* TRY IT
Reproduce only what lies between the first line of the material below and the line containing "(381, 567) = (315, 156): turquoise", with both of those lines included and every line kept exact.

* EXERCISE DATA
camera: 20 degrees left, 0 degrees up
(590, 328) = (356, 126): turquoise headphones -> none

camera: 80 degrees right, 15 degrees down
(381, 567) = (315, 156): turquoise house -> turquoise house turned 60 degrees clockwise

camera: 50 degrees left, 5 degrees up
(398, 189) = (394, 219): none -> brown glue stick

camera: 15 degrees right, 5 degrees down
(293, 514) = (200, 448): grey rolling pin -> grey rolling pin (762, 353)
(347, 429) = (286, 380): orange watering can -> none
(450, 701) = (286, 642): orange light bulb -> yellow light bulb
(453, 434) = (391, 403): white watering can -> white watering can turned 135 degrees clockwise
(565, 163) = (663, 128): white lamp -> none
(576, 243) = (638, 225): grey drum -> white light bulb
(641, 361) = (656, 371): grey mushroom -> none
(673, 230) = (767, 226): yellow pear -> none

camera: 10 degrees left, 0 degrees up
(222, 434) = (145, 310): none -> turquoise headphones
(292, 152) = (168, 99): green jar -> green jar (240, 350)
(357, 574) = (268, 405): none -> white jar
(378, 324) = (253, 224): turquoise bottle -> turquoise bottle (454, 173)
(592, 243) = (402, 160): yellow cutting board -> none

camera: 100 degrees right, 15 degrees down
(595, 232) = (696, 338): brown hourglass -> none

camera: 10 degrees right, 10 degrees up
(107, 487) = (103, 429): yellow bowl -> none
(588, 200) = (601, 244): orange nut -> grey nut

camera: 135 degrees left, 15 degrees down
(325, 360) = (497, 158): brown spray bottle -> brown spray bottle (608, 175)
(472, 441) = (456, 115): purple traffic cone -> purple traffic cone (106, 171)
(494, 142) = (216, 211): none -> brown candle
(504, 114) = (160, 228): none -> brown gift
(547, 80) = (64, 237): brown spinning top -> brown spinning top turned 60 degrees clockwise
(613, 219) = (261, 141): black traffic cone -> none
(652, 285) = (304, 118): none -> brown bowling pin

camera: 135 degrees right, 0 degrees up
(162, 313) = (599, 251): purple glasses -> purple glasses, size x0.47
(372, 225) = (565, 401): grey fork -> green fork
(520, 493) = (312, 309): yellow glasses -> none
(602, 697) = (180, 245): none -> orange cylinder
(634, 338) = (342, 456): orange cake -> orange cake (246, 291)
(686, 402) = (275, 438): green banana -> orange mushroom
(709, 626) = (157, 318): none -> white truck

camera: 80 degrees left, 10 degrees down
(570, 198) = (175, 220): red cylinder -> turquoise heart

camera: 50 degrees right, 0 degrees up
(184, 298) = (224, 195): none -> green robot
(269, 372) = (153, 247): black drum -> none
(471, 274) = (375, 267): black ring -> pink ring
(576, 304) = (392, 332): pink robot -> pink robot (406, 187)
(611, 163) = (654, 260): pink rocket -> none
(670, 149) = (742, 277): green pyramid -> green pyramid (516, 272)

* COMPLETED EXERCISE
camera: 20 degrees left, 0 degrees up
(590, 328) = (356, 126): turquoise headphones -> none

camera: 80 degrees right, 15 degrees down
(381, 567) = (315, 156): turquoise house -> turquoise house turned 60 degrees clockwise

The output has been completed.